--- Input for this task ---
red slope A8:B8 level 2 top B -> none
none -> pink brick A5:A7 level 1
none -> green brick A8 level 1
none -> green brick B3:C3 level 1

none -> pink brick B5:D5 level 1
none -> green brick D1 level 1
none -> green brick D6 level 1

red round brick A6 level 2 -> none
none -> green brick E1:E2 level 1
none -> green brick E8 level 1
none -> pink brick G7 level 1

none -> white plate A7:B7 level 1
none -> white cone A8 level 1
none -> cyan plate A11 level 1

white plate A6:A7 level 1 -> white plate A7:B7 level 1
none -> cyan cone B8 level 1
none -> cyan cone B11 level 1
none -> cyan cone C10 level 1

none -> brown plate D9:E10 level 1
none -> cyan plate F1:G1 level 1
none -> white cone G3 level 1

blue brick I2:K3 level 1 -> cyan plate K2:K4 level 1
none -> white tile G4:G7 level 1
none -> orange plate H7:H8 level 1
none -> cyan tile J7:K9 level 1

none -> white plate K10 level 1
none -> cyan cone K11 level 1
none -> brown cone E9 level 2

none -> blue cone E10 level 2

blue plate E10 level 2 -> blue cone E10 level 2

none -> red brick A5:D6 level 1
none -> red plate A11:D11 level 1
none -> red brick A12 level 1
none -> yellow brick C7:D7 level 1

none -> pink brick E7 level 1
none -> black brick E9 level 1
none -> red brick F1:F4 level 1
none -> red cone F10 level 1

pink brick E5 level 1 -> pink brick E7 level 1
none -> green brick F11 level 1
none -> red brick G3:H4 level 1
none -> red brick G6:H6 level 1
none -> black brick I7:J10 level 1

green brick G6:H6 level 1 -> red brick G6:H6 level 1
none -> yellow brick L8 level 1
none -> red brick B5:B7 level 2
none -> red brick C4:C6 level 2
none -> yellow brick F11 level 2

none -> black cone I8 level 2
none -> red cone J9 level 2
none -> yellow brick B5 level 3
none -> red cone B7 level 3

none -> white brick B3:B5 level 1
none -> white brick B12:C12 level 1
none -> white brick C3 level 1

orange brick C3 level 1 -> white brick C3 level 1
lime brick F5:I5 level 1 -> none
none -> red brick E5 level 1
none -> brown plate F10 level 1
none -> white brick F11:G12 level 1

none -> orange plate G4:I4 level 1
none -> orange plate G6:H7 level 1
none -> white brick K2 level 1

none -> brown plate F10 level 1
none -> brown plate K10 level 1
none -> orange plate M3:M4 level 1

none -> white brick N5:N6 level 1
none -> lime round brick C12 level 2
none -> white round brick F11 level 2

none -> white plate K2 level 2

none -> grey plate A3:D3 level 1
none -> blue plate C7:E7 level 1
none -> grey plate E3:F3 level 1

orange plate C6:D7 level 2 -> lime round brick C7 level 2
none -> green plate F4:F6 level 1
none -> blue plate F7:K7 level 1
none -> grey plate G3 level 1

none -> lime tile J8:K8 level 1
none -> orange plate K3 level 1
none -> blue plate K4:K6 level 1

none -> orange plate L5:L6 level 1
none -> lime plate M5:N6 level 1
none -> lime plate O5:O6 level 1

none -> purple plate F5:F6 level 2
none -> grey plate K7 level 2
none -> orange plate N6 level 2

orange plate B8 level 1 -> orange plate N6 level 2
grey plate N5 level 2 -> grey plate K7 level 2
---
*Exercise*. Pick from the records each line that contains the word "lime" and show it.

*Exercise solution*.
lime brick F5:I5 level 1 -> none
none -> lime round brick C12 level 2
orange plate C6:D7 level 2 -> lime round brick C7 level 2
none -> lime tile J8:K8 level 1
none -> lime plate M5:N6 level 1
none -> lime plate O5:O6 level 1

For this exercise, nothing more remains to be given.